* [Work to do] Find each line in the items below that contains the string "with". Copy those lines out.

Data excerpts
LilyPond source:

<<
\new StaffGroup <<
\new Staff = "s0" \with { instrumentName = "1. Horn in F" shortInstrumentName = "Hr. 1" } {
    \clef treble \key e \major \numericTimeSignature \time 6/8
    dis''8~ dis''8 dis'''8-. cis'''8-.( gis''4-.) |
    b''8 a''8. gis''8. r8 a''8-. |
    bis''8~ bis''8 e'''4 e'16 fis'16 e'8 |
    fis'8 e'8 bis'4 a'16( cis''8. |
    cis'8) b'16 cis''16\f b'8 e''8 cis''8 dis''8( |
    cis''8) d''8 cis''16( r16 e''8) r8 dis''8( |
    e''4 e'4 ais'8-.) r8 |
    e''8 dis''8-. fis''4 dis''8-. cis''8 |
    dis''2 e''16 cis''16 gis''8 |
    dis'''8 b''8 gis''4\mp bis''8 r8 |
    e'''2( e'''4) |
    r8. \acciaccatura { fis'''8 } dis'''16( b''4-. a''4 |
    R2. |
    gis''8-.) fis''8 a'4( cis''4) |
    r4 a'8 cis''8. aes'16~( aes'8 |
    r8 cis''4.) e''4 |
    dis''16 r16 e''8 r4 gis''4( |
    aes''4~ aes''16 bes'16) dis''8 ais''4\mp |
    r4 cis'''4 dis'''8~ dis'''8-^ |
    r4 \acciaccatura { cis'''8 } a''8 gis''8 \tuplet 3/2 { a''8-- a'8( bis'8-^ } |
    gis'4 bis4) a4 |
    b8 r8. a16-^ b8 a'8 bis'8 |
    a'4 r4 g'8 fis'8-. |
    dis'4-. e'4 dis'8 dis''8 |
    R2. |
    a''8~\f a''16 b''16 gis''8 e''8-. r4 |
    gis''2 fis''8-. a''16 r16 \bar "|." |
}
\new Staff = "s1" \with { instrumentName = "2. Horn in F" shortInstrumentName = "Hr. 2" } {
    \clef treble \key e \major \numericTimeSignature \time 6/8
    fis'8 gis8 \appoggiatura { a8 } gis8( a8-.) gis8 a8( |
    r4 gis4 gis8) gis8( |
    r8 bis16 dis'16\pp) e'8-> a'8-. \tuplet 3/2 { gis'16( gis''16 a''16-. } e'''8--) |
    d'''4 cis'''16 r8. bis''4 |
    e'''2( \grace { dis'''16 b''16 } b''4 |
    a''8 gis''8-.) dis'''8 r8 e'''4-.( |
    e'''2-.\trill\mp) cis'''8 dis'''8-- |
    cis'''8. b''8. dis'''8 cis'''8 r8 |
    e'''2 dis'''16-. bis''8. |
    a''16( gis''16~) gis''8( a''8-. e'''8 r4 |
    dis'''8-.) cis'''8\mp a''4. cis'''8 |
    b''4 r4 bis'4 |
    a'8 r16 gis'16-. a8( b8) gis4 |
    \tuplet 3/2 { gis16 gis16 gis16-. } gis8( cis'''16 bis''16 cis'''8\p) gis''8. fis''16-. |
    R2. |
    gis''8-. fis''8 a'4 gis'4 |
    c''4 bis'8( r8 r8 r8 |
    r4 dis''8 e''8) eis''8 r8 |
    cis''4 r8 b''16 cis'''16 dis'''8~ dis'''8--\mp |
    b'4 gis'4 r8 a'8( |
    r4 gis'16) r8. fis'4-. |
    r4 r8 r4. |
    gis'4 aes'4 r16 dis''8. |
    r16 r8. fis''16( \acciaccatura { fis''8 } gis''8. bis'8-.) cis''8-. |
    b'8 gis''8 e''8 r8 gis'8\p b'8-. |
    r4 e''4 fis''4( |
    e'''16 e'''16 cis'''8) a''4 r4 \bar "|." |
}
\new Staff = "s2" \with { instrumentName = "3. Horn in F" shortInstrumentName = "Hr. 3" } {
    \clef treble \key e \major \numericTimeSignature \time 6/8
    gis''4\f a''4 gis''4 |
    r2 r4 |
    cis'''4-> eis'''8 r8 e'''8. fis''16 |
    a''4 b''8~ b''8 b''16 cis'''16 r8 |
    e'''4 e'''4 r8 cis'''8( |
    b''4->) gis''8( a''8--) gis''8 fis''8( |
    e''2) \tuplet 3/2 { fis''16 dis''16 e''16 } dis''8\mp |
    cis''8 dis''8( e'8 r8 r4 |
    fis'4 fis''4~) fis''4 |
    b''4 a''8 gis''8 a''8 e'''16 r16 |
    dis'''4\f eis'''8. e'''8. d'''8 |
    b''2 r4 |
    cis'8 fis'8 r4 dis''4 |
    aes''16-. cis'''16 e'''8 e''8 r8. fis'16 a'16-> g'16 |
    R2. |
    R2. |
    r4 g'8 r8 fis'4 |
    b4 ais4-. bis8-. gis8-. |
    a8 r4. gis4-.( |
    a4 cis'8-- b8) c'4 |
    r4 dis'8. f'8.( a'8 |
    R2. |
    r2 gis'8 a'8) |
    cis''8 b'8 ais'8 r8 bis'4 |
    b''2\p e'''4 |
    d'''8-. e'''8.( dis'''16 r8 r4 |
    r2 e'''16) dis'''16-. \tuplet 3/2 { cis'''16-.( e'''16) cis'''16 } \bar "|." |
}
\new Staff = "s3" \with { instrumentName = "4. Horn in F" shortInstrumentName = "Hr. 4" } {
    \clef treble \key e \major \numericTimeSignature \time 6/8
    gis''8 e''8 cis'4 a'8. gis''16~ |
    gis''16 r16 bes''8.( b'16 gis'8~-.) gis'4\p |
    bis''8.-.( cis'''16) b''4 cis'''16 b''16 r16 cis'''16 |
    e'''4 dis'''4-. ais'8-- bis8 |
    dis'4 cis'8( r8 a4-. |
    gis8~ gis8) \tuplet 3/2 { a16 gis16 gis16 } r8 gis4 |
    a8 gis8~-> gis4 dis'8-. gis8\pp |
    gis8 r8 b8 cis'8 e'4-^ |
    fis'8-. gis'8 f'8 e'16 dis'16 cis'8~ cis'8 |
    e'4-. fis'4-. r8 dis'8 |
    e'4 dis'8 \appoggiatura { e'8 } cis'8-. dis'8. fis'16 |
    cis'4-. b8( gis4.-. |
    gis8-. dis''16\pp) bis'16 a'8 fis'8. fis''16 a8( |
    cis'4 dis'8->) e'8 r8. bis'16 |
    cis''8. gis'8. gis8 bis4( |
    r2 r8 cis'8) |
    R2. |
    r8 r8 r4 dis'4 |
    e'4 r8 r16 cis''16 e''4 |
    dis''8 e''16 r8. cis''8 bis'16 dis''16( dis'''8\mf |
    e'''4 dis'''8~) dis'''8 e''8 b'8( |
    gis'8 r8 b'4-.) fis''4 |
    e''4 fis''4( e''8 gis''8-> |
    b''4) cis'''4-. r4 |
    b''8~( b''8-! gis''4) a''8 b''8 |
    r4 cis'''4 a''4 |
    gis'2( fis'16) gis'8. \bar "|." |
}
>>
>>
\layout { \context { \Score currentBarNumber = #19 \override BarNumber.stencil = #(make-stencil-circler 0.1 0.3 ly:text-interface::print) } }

* [Finished answer]
\new Staff = "s0" \with { instrumentName = "1. Horn in F" shortInstrumentName = "Hr. 1" } {
\new Staff = "s1" \with { instrumentName = "2. Horn in F" shortInstrumentName = "Hr. 2" } {
\new Staff = "s2" \with { instrumentName = "3. Horn in F" shortInstrumentName = "Hr. 3" } {
\new Staff = "s3" \with { instrumentName = "4. Horn in F" shortInstrumentName = "Hr. 4" } {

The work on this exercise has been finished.